### Task to carry out
Below are entries; output exactly the lines from the one with "pink semicircle: (87, 266)" to the one with "white arrow: (123, 703)", both included, and nothing else.

### Provided material

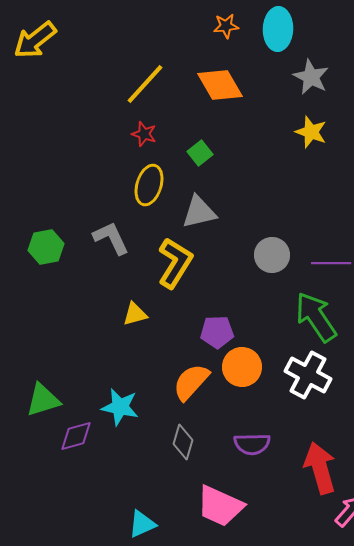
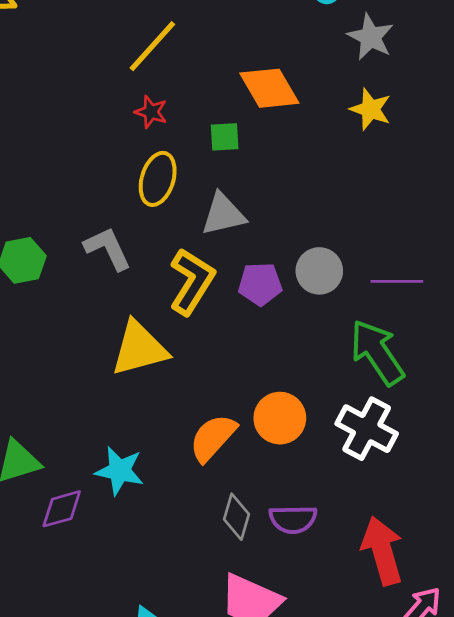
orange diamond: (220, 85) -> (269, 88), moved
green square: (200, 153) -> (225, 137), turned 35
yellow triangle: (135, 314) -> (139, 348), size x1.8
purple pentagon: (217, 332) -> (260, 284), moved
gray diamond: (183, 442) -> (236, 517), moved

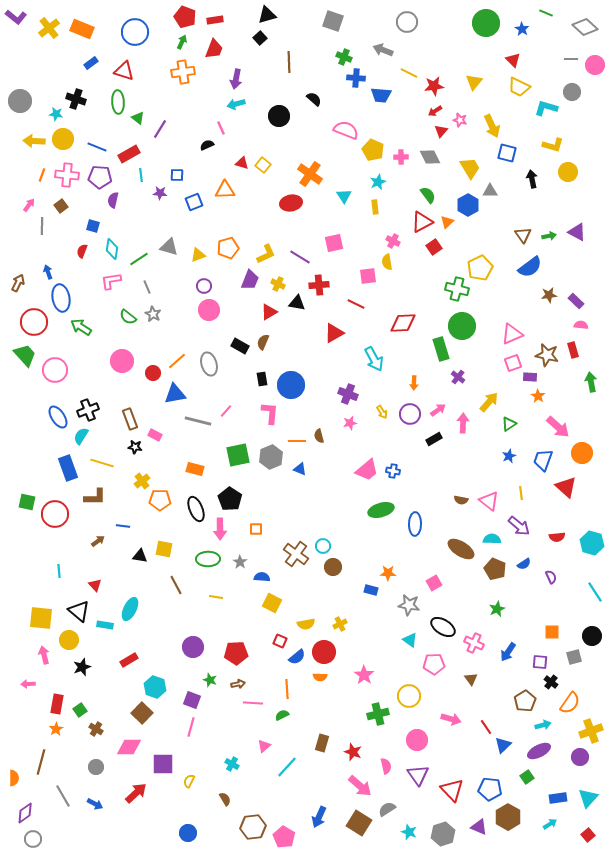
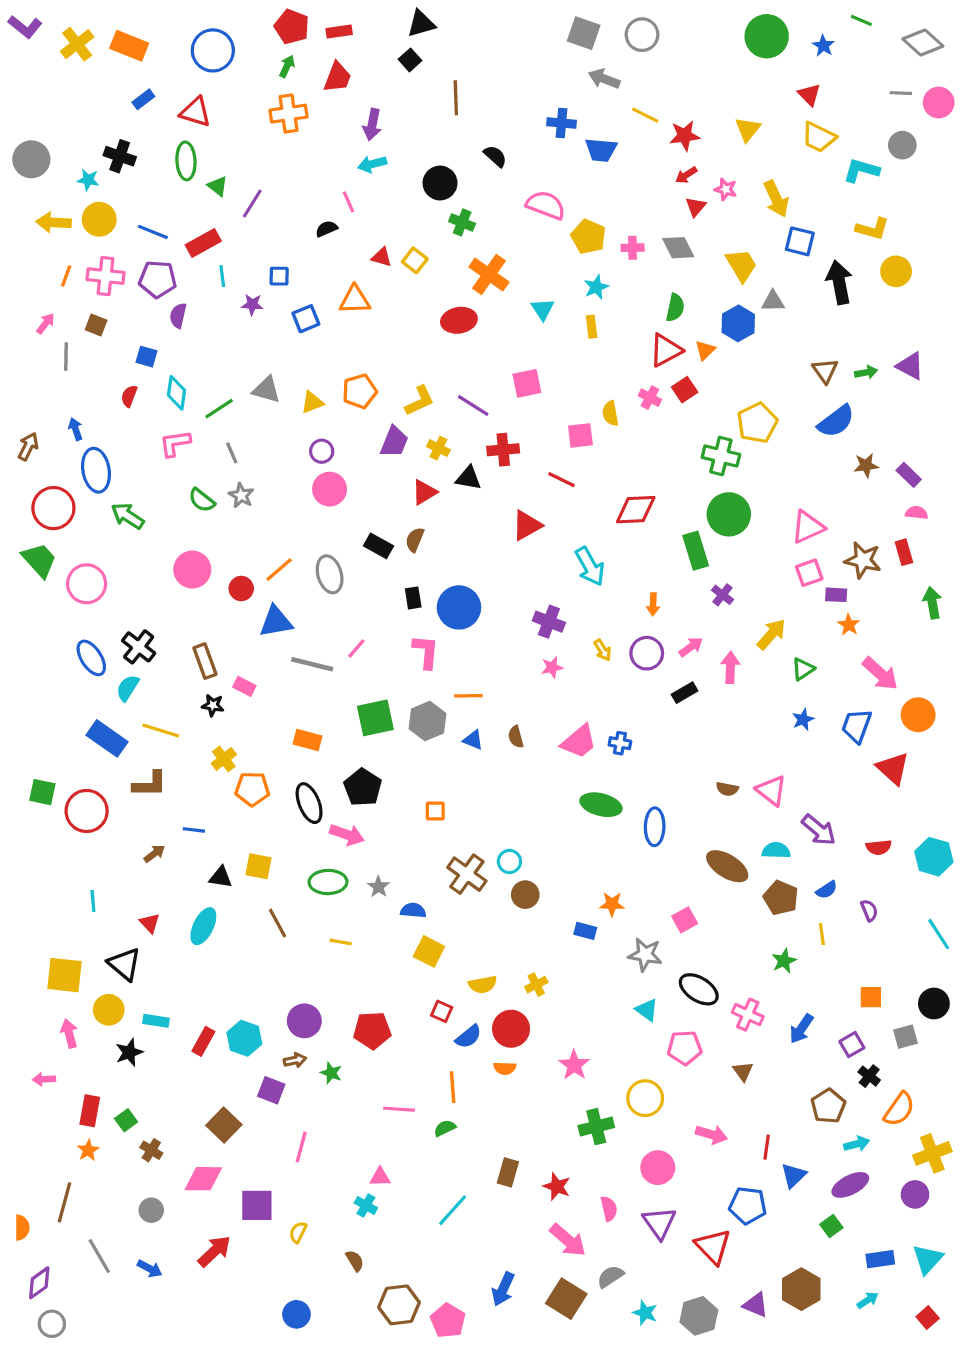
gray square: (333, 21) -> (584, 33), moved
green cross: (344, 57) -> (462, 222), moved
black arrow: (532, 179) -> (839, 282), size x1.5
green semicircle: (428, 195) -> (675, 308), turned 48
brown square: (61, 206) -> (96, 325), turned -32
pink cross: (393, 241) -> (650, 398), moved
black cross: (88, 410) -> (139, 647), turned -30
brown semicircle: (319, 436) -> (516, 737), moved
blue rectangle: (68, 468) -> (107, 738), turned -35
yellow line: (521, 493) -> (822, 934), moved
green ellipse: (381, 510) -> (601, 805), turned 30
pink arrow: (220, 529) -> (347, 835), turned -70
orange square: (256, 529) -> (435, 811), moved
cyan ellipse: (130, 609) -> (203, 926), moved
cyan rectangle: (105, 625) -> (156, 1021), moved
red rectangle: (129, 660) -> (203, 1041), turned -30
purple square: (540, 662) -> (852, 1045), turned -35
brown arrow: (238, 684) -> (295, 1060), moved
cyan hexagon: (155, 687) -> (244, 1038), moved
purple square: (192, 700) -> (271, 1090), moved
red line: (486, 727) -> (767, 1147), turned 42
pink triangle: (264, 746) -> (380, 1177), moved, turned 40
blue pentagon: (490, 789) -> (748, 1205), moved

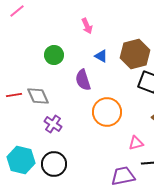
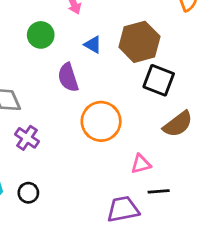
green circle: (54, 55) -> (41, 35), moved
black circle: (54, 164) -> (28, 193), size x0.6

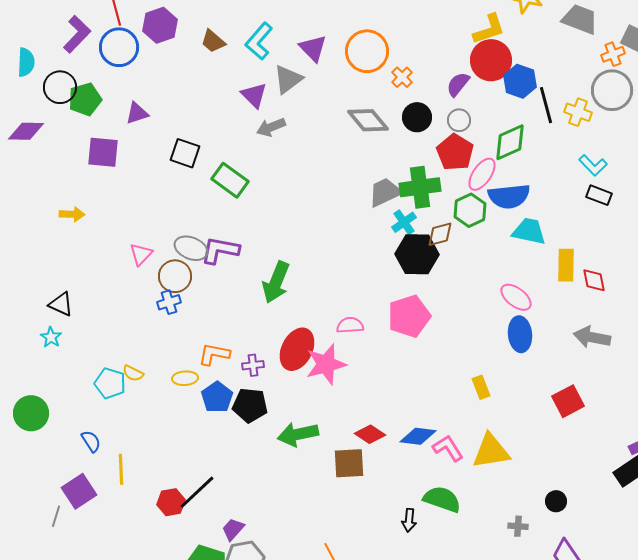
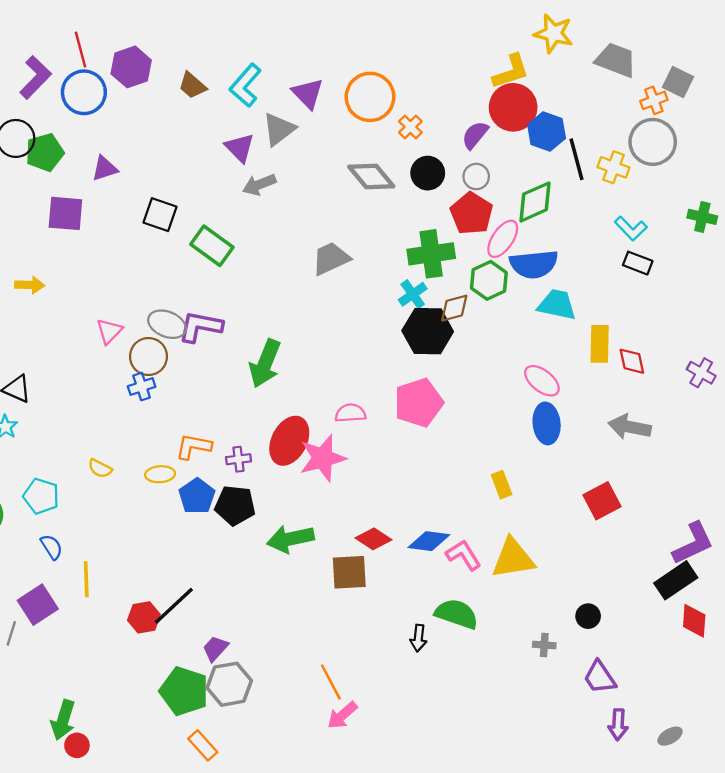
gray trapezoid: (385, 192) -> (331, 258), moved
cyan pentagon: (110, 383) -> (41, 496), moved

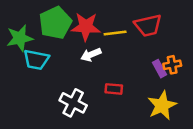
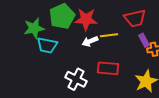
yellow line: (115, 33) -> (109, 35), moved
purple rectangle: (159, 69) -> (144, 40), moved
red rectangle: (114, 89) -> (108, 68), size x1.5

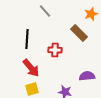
---
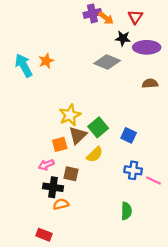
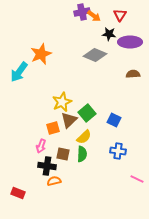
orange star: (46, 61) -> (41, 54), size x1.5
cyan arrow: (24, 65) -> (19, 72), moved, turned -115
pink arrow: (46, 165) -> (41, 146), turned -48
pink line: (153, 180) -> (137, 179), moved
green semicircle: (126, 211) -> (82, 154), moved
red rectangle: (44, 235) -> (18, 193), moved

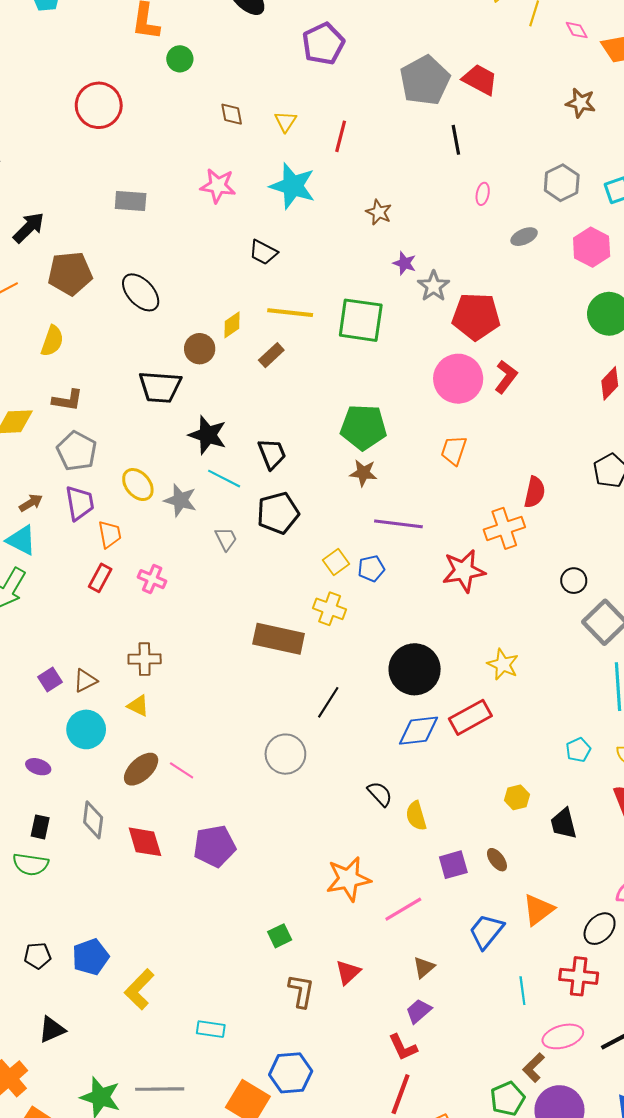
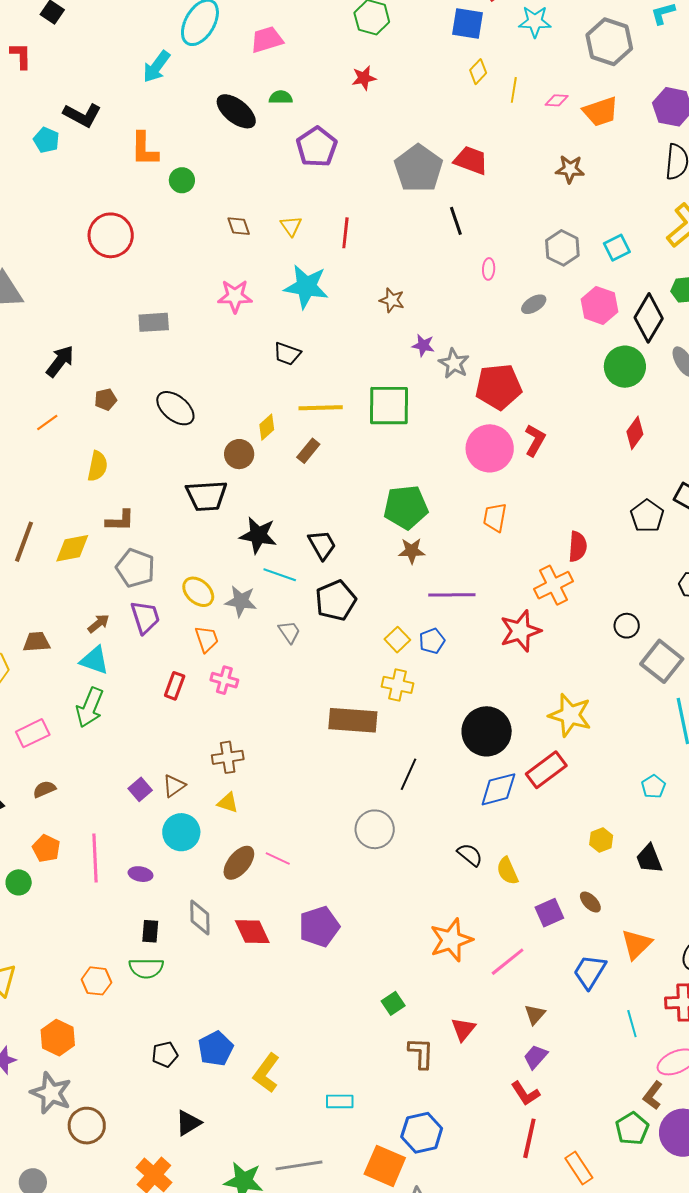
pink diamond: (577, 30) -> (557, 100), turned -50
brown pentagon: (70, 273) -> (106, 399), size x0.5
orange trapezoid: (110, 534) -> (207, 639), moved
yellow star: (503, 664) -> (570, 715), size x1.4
--
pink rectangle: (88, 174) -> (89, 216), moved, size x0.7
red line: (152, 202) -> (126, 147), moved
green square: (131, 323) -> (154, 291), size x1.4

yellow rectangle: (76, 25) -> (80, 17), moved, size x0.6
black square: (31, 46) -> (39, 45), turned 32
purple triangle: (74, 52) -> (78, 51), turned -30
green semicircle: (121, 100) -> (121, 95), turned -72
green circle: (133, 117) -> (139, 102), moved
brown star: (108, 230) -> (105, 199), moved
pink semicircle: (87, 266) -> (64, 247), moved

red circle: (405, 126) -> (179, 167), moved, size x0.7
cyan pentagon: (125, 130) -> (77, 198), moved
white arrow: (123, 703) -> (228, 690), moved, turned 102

### Task solution
pink semicircle: (87, 266) -> (64, 247), moved

red circle: (405, 126) -> (179, 167), moved, size x0.7
cyan pentagon: (125, 130) -> (77, 198), moved
white arrow: (123, 703) -> (228, 690), moved, turned 102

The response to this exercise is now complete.